● Given exercise:
Return each row below that contains the string "road", copied in full.

● Input data:
— Begin —

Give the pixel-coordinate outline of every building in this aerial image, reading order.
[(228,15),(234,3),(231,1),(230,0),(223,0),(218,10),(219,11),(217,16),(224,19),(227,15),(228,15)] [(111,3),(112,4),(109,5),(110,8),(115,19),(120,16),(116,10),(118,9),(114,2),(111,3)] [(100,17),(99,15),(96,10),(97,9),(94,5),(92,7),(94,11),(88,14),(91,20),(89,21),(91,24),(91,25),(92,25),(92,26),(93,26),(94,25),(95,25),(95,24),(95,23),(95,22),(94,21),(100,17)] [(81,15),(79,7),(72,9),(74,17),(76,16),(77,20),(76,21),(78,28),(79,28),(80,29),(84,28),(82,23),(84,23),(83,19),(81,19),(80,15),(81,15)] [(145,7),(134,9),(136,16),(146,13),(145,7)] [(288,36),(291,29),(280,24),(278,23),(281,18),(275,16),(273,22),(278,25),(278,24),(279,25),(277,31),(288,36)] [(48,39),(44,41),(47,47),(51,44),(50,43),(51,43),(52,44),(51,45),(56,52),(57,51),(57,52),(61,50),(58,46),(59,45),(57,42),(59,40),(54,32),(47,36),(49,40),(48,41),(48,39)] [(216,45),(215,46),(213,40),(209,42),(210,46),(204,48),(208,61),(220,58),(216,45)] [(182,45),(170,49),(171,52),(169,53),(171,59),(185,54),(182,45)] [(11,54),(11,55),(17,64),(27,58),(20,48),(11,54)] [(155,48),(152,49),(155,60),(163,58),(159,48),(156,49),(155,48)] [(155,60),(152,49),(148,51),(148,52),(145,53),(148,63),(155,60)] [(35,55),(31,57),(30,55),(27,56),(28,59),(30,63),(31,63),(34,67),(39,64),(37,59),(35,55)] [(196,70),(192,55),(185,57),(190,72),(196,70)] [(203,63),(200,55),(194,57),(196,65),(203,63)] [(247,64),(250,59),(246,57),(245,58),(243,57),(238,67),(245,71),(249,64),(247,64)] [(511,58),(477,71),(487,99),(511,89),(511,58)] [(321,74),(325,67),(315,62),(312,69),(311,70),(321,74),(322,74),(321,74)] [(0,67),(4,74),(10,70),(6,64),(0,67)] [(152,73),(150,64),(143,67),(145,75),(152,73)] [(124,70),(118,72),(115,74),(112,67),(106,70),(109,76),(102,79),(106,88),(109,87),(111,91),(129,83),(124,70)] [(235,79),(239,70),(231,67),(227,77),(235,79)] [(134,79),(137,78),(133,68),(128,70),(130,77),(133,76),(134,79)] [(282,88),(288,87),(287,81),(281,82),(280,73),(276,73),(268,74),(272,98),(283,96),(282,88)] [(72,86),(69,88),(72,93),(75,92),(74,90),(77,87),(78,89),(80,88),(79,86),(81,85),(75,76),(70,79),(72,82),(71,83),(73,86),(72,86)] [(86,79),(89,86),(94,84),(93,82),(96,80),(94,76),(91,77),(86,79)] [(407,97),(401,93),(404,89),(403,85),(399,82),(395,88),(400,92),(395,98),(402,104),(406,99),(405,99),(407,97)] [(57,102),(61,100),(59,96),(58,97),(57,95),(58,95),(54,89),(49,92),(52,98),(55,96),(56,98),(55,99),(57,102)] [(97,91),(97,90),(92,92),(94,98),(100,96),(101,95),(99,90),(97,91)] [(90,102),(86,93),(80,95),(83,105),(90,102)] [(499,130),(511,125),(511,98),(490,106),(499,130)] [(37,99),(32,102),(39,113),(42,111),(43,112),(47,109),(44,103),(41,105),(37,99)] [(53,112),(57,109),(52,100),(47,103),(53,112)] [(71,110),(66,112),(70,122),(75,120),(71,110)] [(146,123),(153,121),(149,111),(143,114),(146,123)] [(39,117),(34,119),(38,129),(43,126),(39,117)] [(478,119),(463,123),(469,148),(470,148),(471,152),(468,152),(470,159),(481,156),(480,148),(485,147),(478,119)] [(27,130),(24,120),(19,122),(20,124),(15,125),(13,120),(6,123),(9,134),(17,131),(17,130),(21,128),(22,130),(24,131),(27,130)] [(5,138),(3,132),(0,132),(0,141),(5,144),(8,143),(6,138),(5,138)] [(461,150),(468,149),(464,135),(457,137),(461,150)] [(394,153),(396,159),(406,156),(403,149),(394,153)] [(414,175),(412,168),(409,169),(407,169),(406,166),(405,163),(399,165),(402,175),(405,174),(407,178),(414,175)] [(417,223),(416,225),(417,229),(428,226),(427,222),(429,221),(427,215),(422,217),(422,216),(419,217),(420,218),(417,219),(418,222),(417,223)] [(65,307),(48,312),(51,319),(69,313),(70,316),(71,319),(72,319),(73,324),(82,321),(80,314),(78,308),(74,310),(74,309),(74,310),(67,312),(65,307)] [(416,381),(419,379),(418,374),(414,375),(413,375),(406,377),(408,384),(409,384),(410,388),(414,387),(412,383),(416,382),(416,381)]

— End —
— Begin —

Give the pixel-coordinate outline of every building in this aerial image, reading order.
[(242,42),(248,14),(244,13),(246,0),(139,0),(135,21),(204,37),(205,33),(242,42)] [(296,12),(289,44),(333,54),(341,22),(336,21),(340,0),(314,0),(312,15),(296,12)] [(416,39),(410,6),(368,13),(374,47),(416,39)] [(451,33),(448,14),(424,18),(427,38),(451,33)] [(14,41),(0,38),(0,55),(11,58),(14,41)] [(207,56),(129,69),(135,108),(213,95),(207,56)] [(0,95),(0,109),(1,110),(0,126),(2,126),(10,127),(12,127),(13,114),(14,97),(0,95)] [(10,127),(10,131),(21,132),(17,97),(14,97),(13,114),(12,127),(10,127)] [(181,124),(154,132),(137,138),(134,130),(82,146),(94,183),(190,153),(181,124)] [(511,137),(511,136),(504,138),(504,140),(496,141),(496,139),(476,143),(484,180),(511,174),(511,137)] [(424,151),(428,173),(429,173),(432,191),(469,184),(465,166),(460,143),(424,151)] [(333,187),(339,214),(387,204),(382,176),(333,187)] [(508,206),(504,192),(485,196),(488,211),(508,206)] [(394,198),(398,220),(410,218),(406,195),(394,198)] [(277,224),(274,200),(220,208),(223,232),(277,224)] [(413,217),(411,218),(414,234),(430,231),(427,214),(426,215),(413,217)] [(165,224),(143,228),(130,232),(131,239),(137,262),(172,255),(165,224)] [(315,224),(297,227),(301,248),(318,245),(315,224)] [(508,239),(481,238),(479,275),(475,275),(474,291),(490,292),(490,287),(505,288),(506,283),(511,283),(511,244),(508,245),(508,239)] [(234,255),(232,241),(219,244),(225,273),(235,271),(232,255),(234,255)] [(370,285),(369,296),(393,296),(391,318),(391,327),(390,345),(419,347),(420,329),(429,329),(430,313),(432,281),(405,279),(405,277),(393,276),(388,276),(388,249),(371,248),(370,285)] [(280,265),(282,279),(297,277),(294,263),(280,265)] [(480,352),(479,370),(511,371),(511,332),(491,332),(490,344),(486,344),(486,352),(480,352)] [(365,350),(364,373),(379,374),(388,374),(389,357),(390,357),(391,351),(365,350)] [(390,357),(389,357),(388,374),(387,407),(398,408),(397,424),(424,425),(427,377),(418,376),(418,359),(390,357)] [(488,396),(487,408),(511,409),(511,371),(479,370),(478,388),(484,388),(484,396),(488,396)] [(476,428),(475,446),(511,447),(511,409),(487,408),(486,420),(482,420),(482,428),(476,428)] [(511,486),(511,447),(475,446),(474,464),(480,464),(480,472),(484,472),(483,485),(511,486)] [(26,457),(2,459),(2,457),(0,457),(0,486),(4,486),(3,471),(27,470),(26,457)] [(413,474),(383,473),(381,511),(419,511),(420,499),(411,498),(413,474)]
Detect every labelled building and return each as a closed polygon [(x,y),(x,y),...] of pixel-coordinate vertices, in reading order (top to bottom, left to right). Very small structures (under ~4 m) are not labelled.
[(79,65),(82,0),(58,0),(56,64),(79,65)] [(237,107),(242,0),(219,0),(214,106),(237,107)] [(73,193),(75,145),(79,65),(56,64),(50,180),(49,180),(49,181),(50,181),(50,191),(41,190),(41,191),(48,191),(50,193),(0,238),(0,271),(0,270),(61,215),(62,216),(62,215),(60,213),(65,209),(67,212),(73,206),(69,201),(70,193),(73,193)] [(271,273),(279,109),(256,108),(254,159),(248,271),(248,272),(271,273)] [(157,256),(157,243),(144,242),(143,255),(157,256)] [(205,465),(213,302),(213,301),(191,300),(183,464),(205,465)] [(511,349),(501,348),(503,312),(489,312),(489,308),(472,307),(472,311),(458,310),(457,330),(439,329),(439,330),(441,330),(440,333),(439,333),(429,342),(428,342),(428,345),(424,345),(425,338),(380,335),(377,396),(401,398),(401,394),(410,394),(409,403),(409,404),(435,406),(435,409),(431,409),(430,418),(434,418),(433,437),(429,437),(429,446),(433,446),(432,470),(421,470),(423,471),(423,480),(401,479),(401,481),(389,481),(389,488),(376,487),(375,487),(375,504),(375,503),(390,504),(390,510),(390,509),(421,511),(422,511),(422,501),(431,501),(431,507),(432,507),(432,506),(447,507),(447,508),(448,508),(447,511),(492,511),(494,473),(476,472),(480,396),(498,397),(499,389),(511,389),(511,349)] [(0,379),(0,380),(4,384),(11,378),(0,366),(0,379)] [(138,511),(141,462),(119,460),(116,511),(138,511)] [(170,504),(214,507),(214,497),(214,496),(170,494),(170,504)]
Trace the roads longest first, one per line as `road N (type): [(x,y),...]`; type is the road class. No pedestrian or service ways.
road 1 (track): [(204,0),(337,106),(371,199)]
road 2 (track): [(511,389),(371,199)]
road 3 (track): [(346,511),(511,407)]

— End —
— Begin —

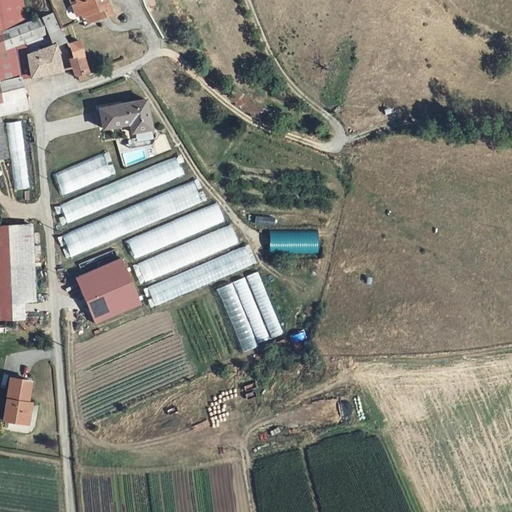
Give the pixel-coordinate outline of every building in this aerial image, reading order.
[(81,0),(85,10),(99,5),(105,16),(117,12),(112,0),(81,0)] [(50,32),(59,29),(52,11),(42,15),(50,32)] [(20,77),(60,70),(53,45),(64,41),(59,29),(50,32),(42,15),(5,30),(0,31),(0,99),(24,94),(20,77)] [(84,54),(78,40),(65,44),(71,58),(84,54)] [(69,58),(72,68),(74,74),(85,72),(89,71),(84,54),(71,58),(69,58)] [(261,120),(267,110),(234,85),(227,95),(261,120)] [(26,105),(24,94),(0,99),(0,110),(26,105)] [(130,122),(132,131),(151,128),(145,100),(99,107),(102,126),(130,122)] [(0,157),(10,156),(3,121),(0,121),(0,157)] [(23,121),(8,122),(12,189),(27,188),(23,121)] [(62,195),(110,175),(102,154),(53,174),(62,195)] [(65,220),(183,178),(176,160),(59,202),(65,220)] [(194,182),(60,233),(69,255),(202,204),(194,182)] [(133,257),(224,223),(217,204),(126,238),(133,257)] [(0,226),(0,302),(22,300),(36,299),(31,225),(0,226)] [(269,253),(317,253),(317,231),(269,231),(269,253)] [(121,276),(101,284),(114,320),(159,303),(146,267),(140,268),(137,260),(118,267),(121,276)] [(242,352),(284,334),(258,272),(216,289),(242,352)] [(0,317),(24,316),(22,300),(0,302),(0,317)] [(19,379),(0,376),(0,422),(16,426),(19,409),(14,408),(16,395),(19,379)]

— End —

● Result of the exercise:
Trace the roads longest first, one per line as `road N (type): [(x,y),...]`; type is the road class. No pedestrian or service ways.
road 1 (track): [(204,0),(337,106),(371,199)]
road 2 (track): [(511,389),(371,199)]
road 3 (track): [(346,511),(511,407)]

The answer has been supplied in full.